**What to work on:**
Once you reach the line containing "orange screwdriver: 4 -> 1", return it and every line after it exactly, through the end of the records below, with no pictures.

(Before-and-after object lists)
========================
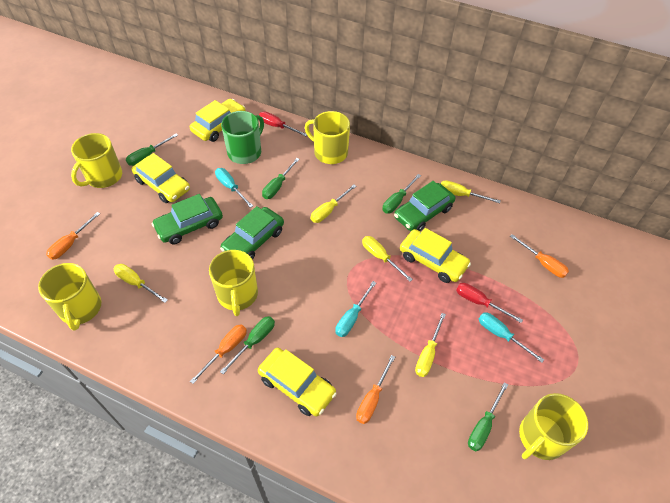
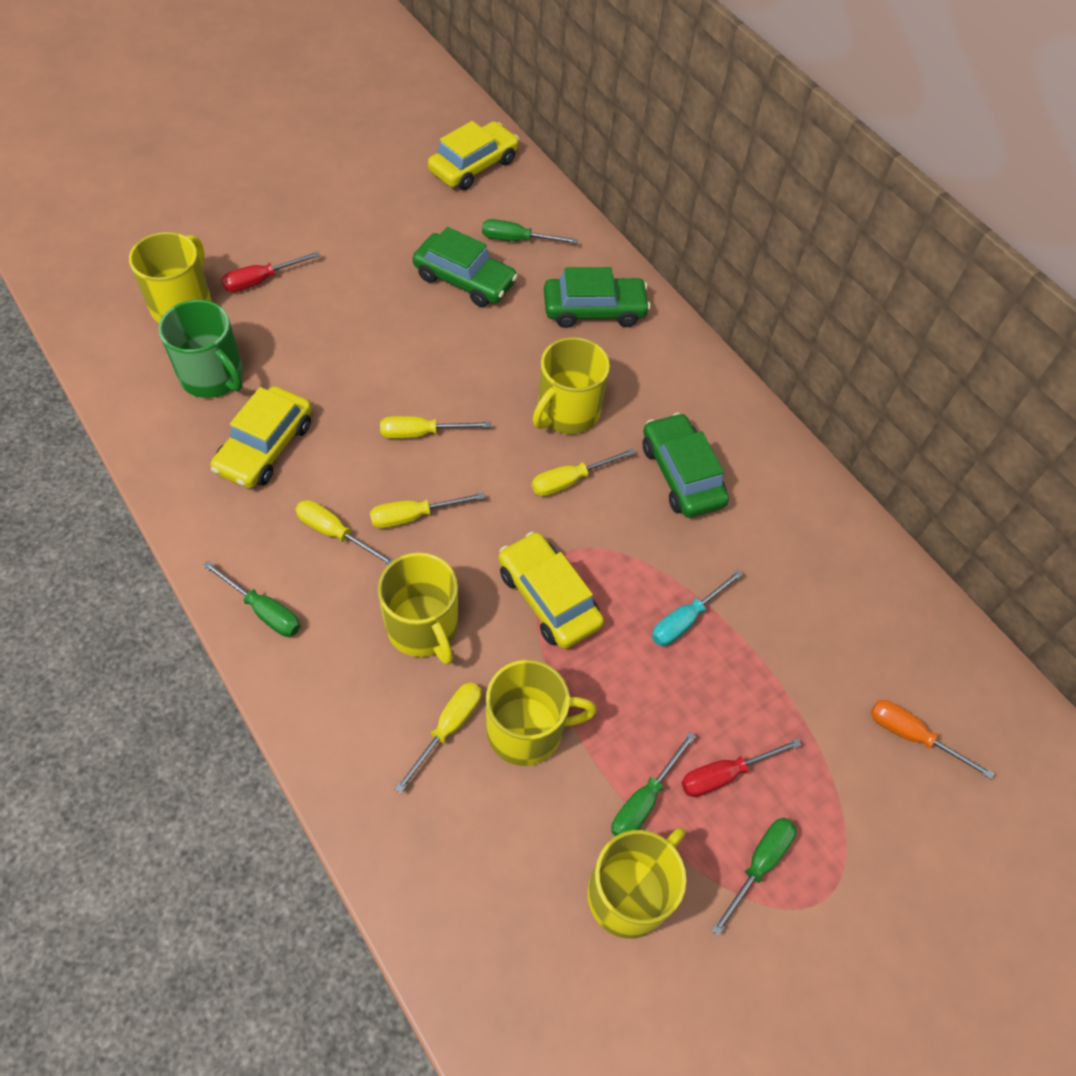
green screwdriver: 5 -> 4
orange screwdriver: 4 -> 1
turquoise screwdriver: 3 -> 1
yellow car: 4 -> 3

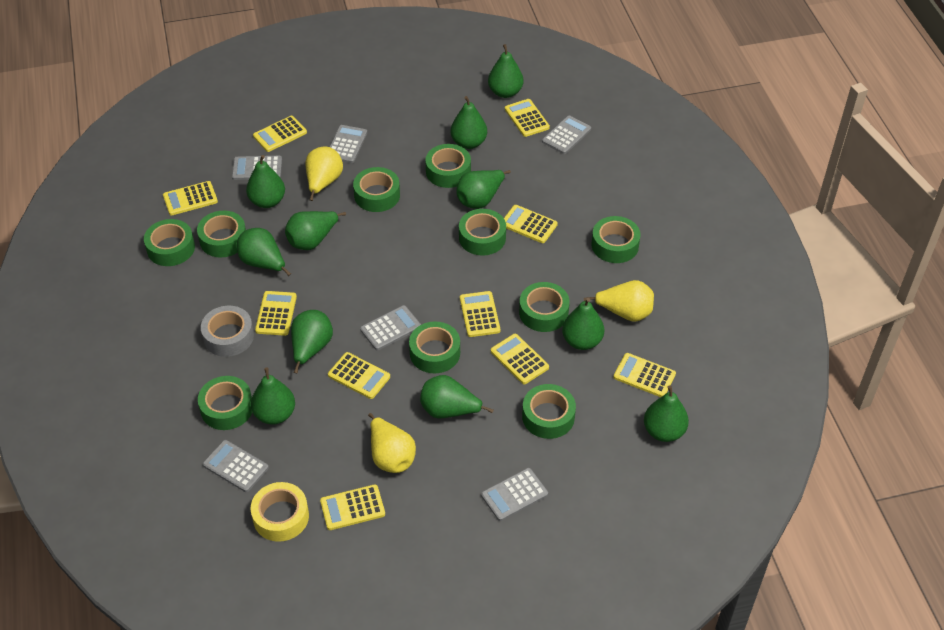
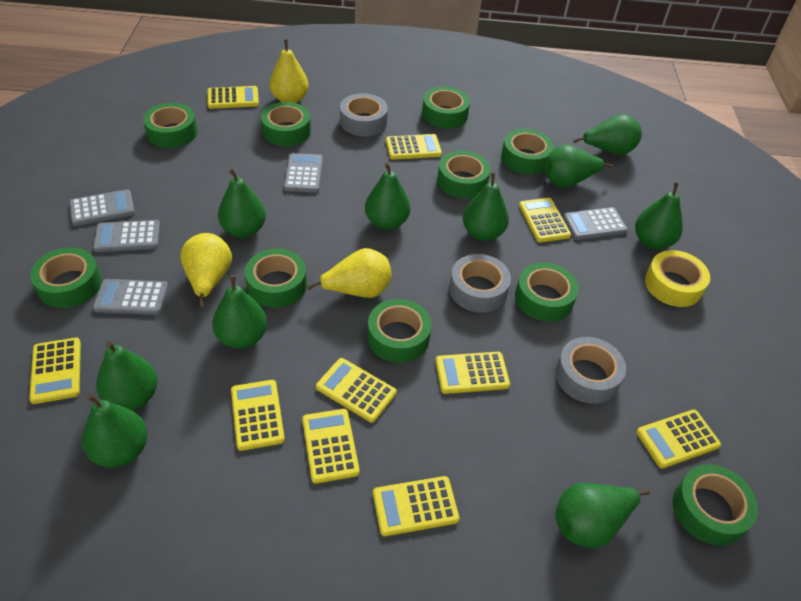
green pear: 11 -> 10
grey calculator: 6 -> 5
grey tape: 1 -> 3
========================
**Output for this task:**
orange screwdriver: 4 -> 1
turquoise screwdriver: 3 -> 1
yellow car: 4 -> 3

green pear: 11 -> 10
grey calculator: 6 -> 5
grey tape: 1 -> 3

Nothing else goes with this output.